(Difference listings)
-----
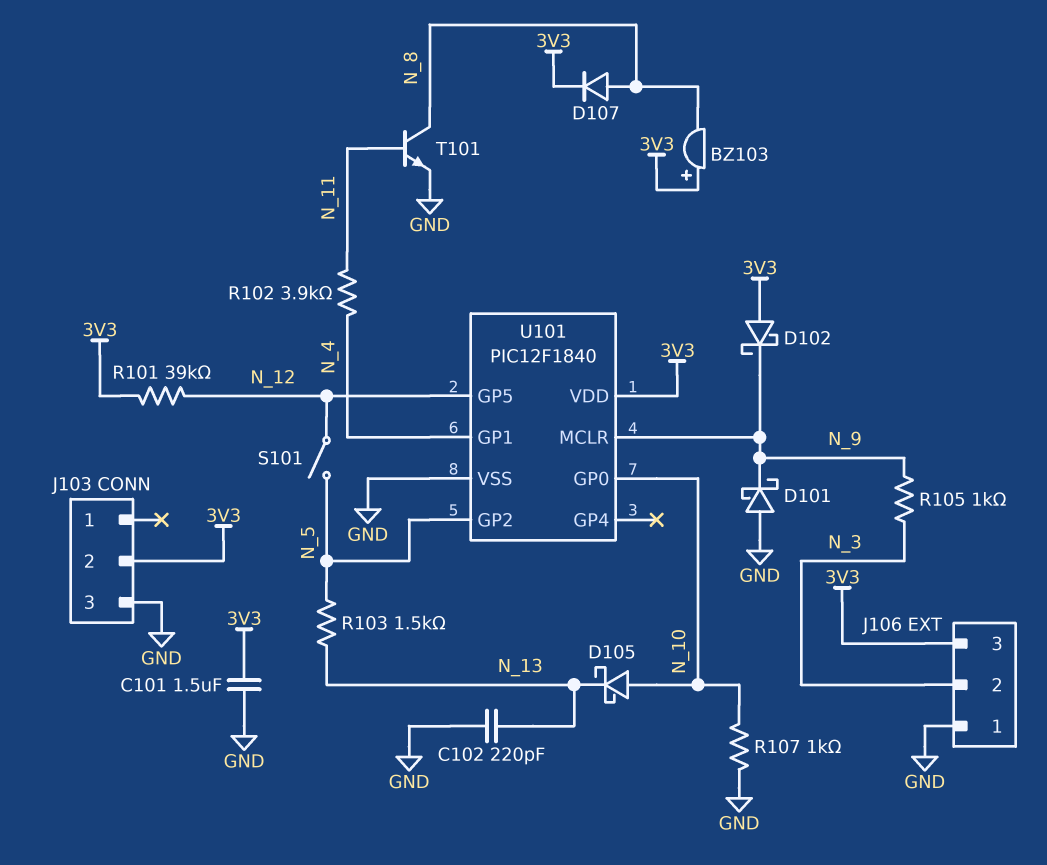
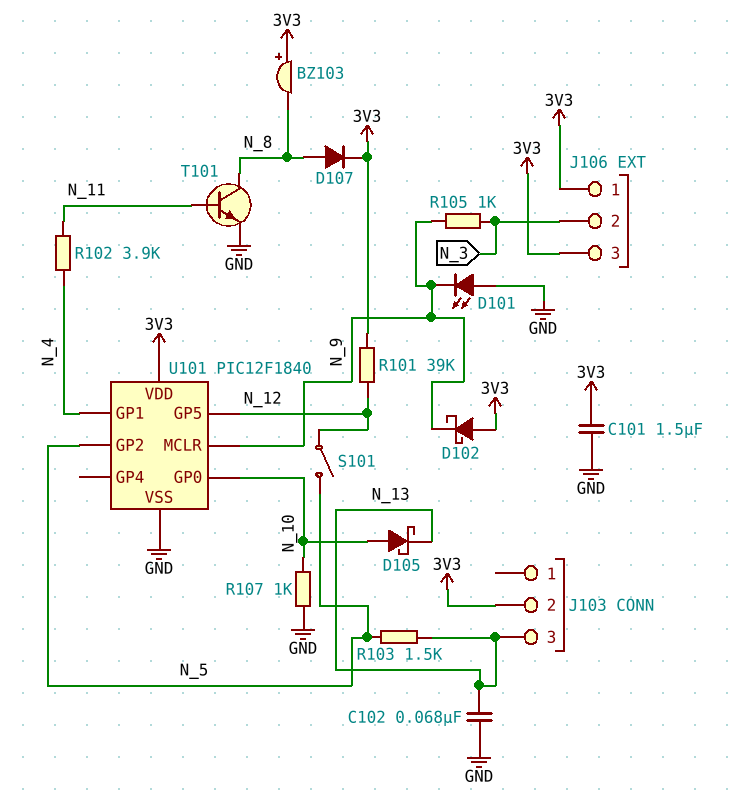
C102: 220pF (GND, N_13) -> 68nF (GND, N_13)
D101: schottky (A GND, K N_9) -> LED (A GND, K N_9)
J103 pin 3: GND -> N_13
J106 pin 1: GND -> 3V3

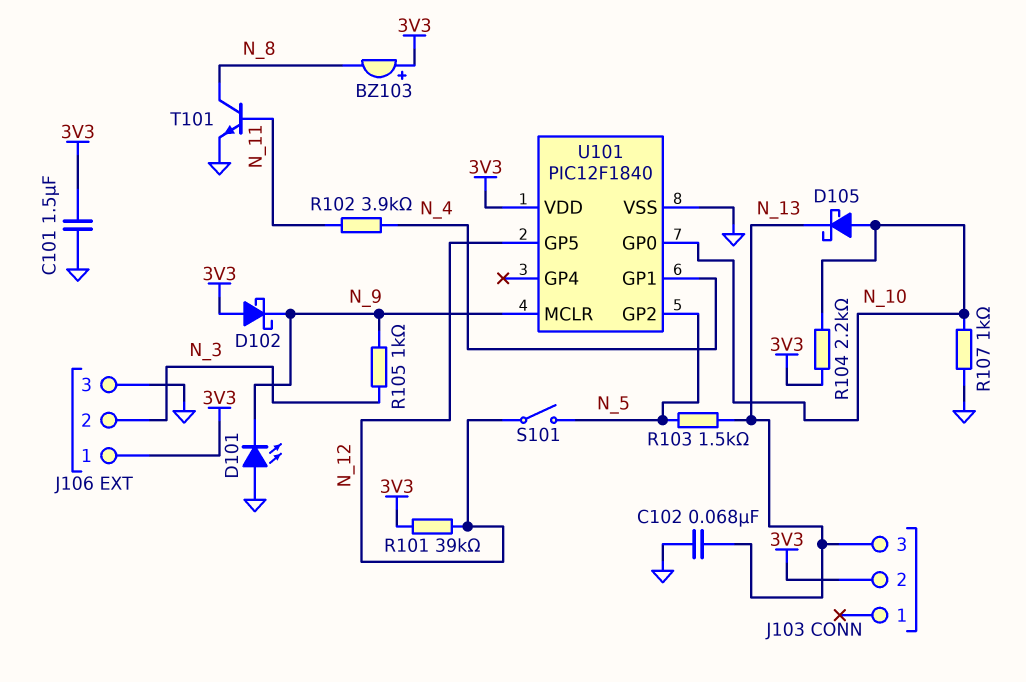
D107: diode (A N_8, K 3V3) -> none
J106 pin 3: 3V3 -> GND
R104: none -> 2.2k (3V3, N_10)

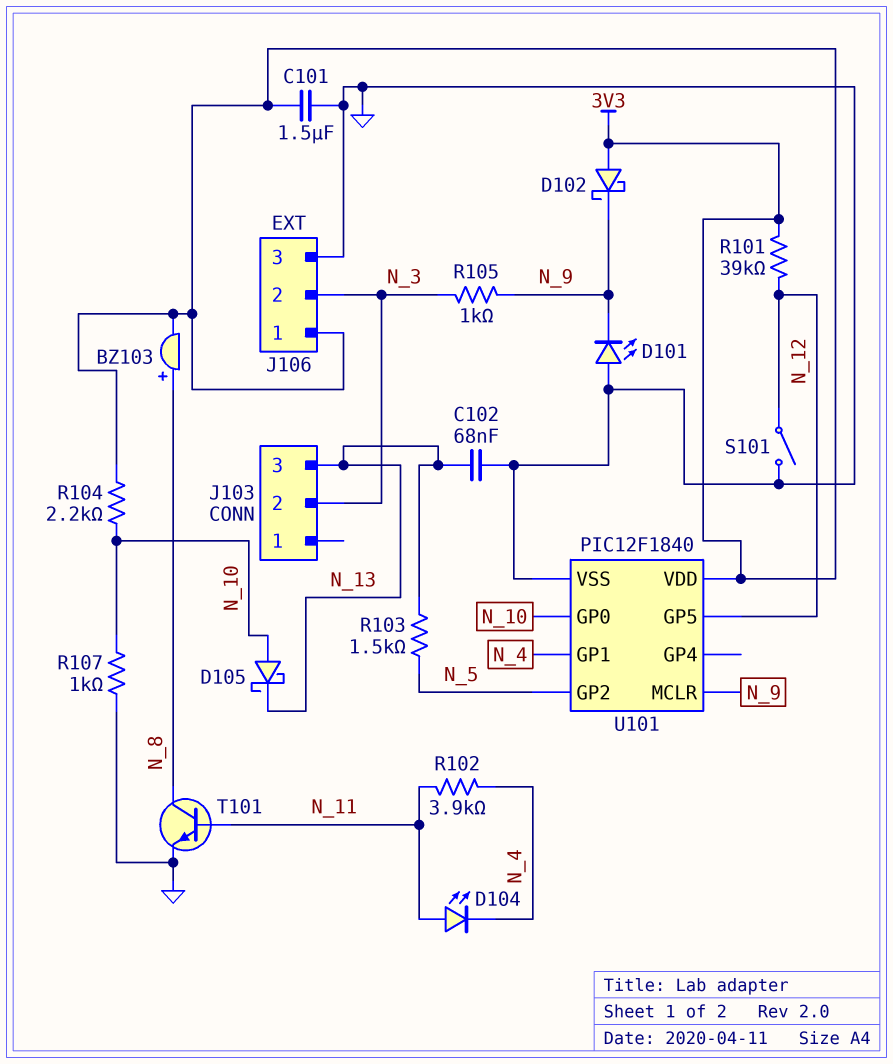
BZ103: buzzer (plus 3V3, minus N_8) -> buzzer (plus N_8, minus 3V3)
D104: none -> LED (A N_11, K N_4)
J103 pin 2: 3V3 -> N_3
S101: switch (N_5, N_12) -> switch (GND, N_12)

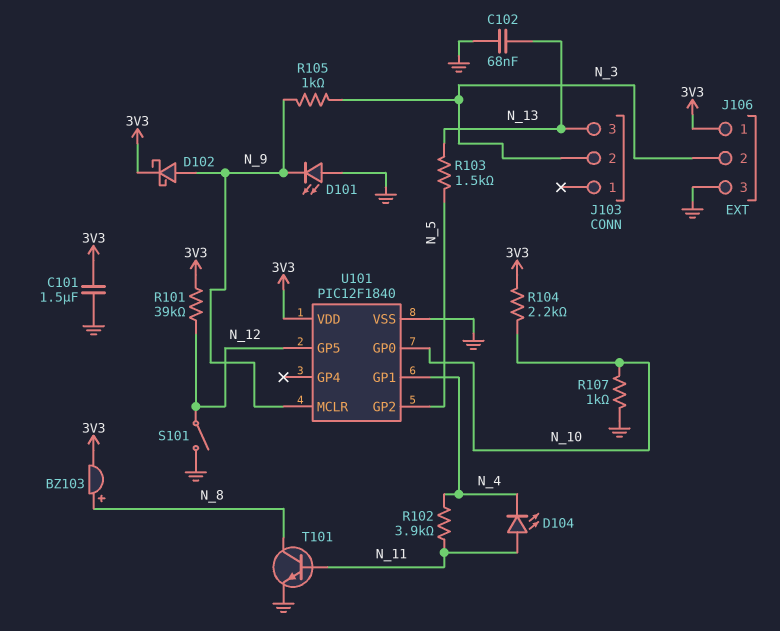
D102: schottky (A 3V3, K N_9) -> schottky (A N_9, K 3V3)
D105: schottky (A N_10, K N_13) -> none

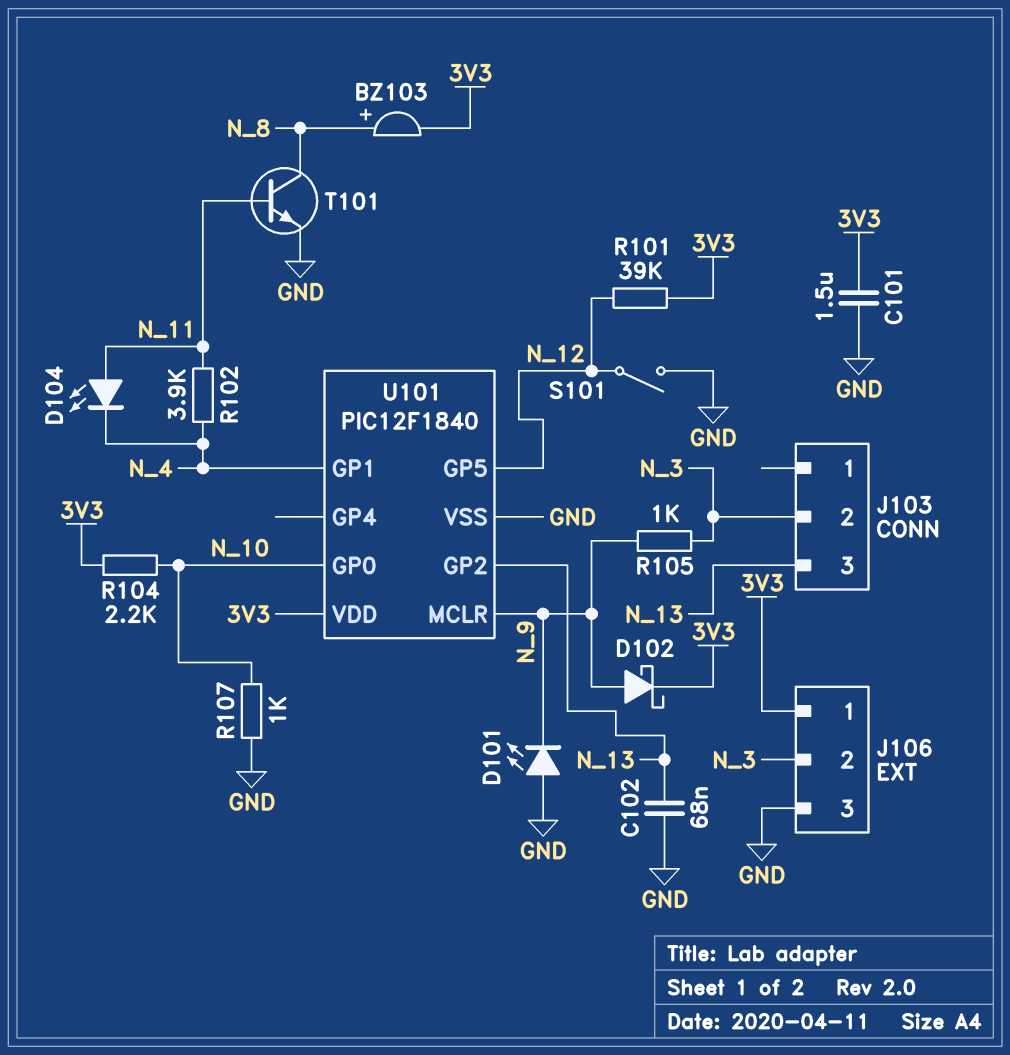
R103: 1.5k (N_5, N_13) -> none
U101 pin GP2: N_5 -> N_13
-----
REQUIRED ACTION. Make an exact copy of the records from their first line through the line containing "S101: switch (N_5, N_12)", both ends included, with the pictures omitted.

EXERCISE RESPONSE.
C102: 220pF (GND, N_13) -> 68nF (GND, N_13)
D101: schottky (A GND, K N_9) -> LED (A GND, K N_9)
J103 pin 3: GND -> N_13
J106 pin 1: GND -> 3V3

D107: diode (A N_8, K 3V3) -> none
J106 pin 3: 3V3 -> GND
R104: none -> 2.2k (3V3, N_10)

BZ103: buzzer (plus 3V3, minus N_8) -> buzzer (plus N_8, minus 3V3)
D104: none -> LED (A N_11, K N_4)
J103 pin 2: 3V3 -> N_3
S101: switch (N_5, N_12) -> switch (GND, N_12)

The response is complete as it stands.